▶ **INSTRUCTIONS FOR THE TASK**
For the records below, print the lines from the line with "none -> pink round brick A8 level 1" through the line with "none -> pink brick F7:F8 level 1" exactly as written; include both end lines and exclude the rest.
---------- LISTED RECORDS ----------
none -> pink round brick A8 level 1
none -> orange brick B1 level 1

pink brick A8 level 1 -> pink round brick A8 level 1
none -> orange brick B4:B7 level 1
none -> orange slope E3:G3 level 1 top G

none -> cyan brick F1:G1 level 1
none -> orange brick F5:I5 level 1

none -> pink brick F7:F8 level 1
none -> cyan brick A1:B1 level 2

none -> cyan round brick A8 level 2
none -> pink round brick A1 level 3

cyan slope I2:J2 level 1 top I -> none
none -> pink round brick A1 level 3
----------
---------- LISTED RECORDS ----------
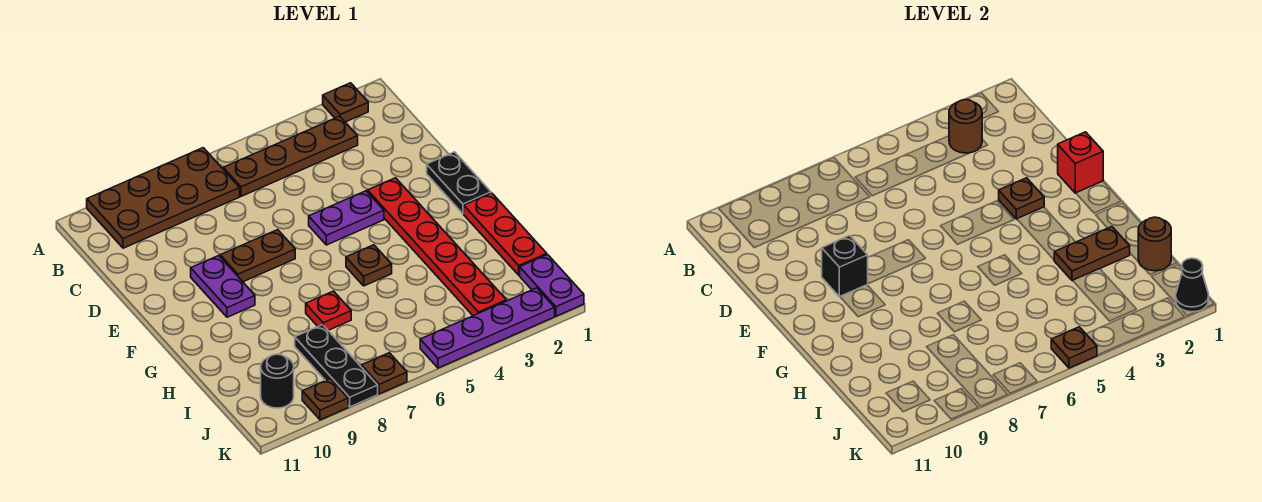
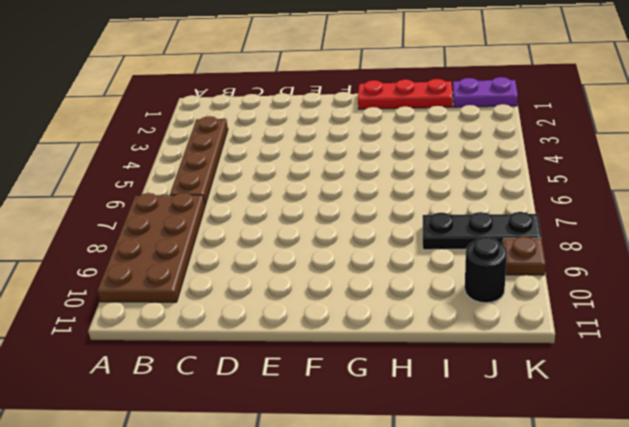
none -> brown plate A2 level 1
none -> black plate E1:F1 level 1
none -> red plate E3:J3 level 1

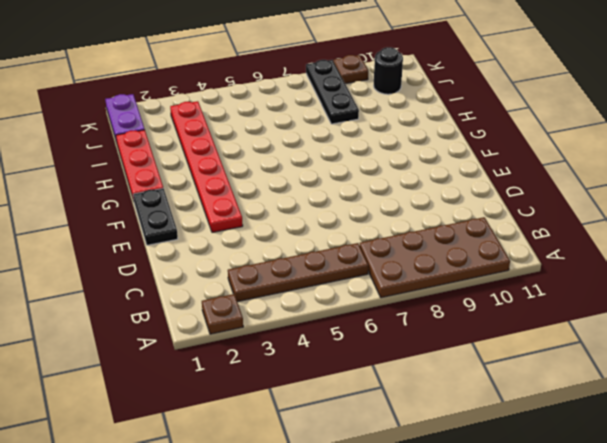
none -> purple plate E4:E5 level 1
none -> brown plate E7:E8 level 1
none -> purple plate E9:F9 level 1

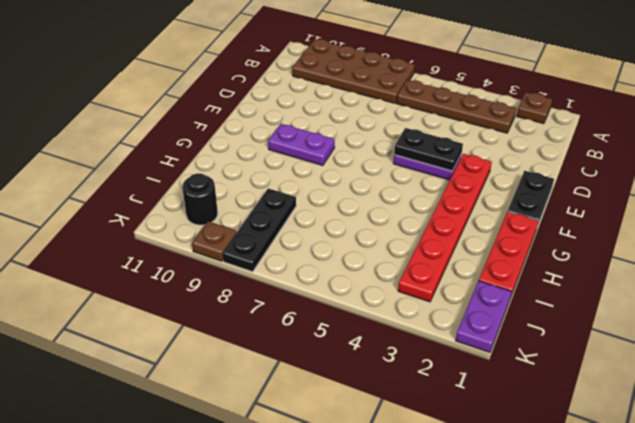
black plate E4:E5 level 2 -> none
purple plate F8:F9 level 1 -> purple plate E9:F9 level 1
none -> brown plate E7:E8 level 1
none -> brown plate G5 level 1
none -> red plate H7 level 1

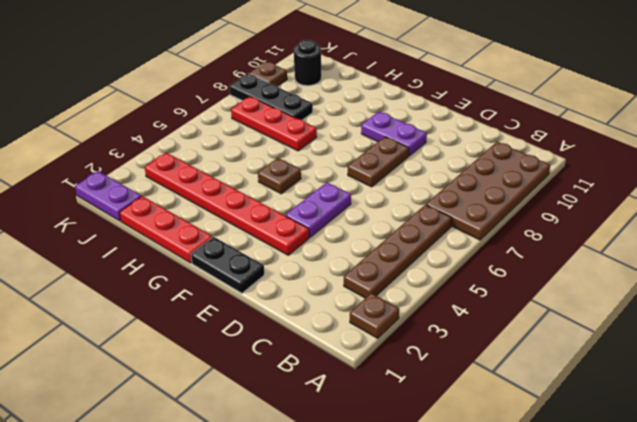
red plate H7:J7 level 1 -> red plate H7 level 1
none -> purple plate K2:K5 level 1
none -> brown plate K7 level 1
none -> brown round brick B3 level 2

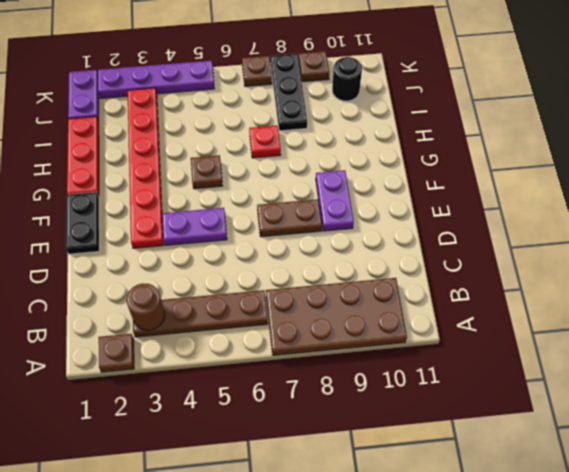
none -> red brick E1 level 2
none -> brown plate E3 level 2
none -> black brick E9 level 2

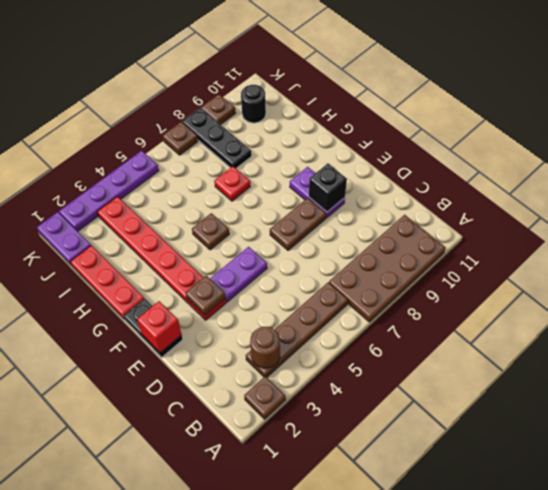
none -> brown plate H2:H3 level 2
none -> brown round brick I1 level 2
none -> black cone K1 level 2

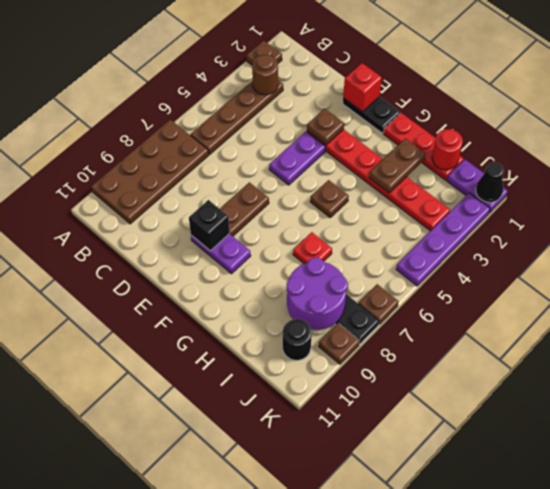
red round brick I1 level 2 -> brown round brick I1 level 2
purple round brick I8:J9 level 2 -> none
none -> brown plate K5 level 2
----------
---------- LISTED RECORDS ----------
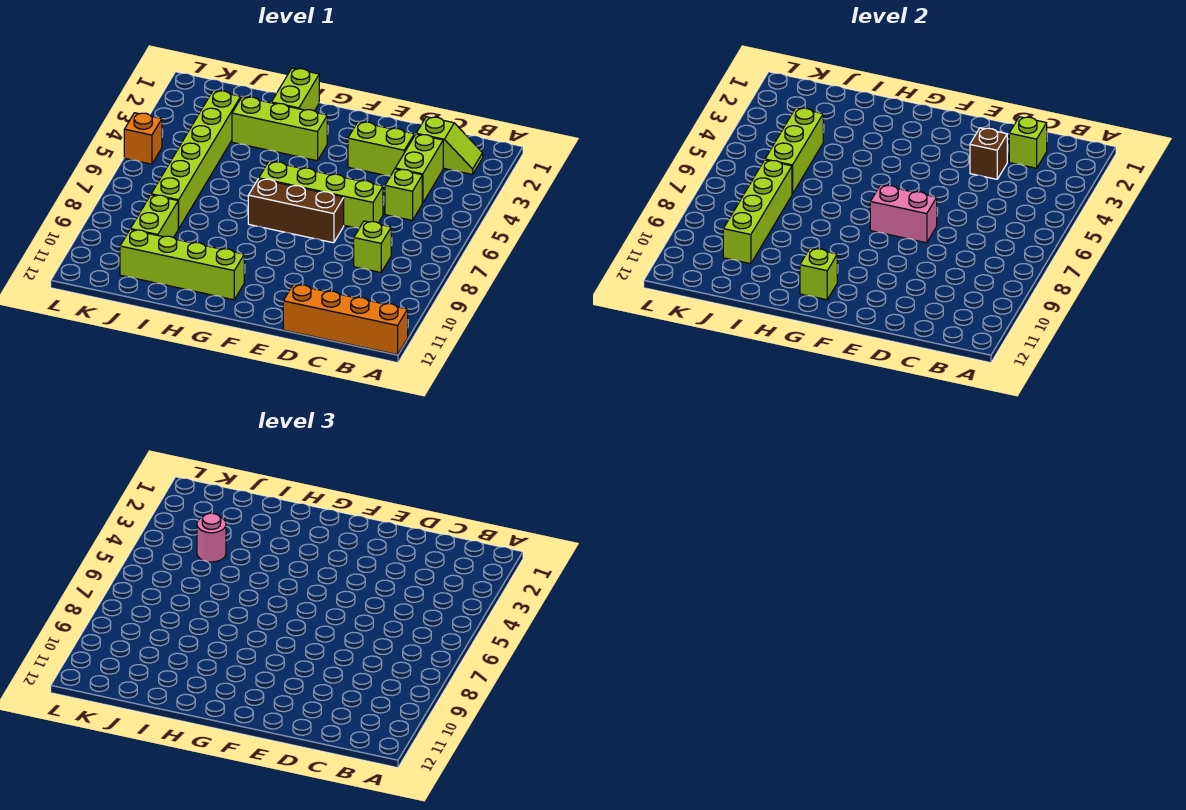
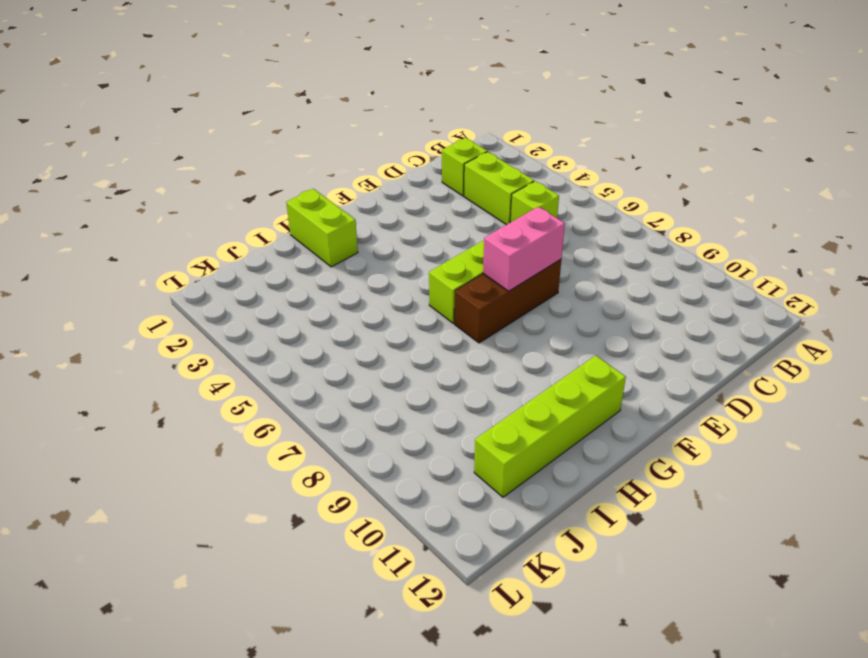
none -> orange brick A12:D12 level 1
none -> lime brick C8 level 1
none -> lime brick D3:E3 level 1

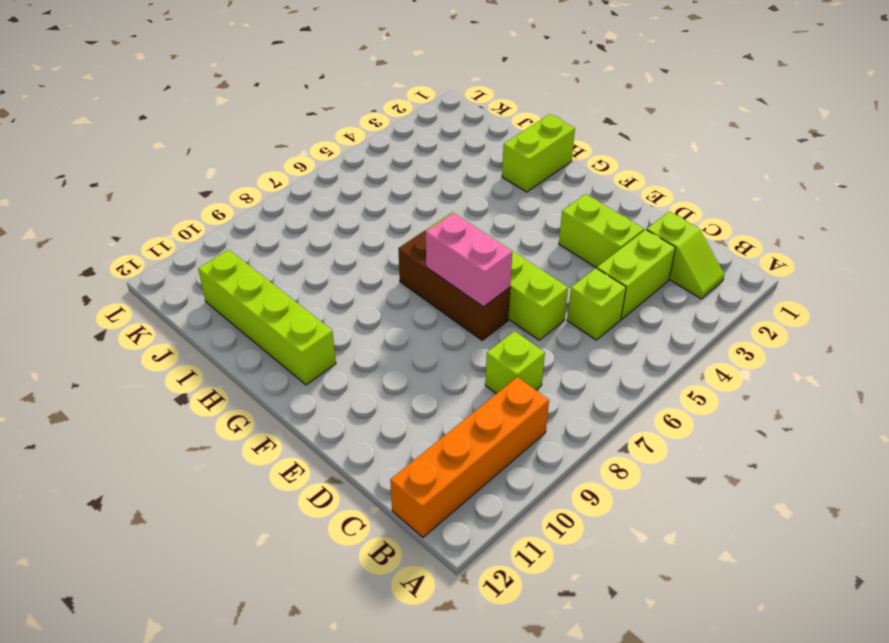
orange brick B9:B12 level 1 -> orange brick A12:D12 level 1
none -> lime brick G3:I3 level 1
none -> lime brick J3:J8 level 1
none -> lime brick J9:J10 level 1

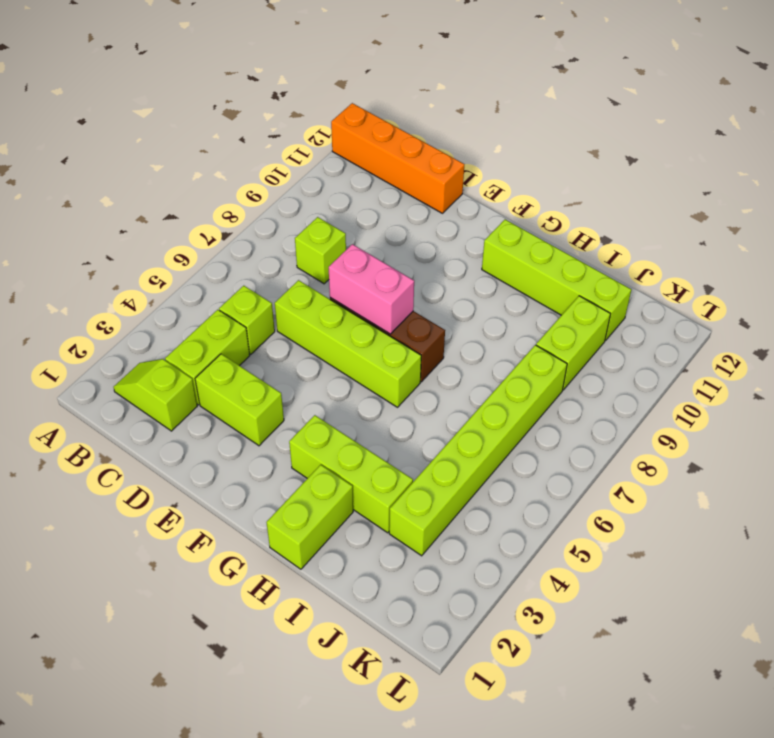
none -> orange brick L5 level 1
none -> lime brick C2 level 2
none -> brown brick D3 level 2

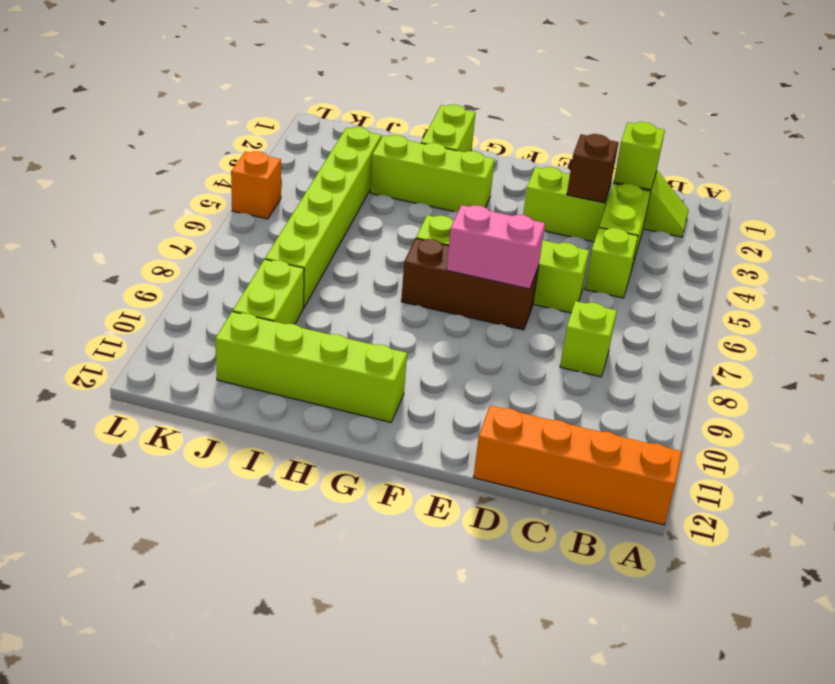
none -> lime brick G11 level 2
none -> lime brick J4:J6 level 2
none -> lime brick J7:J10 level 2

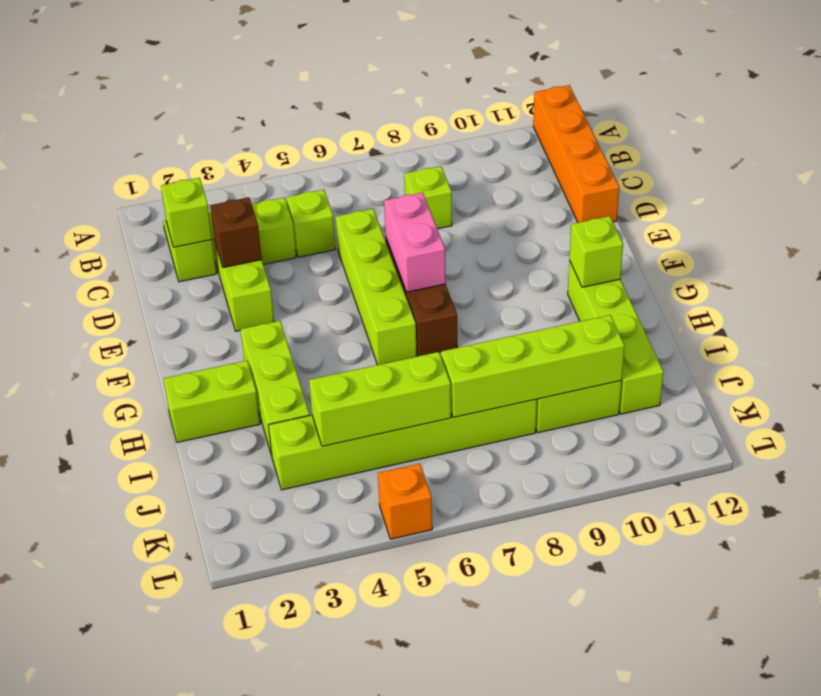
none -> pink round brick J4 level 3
----------
▶ **TASK RESPONSE**
none -> pink round brick A8 level 1
none -> orange brick B1 level 1

pink brick A8 level 1 -> pink round brick A8 level 1
none -> orange brick B4:B7 level 1
none -> orange slope E3:G3 level 1 top G

none -> cyan brick F1:G1 level 1
none -> orange brick F5:I5 level 1

none -> pink brick F7:F8 level 1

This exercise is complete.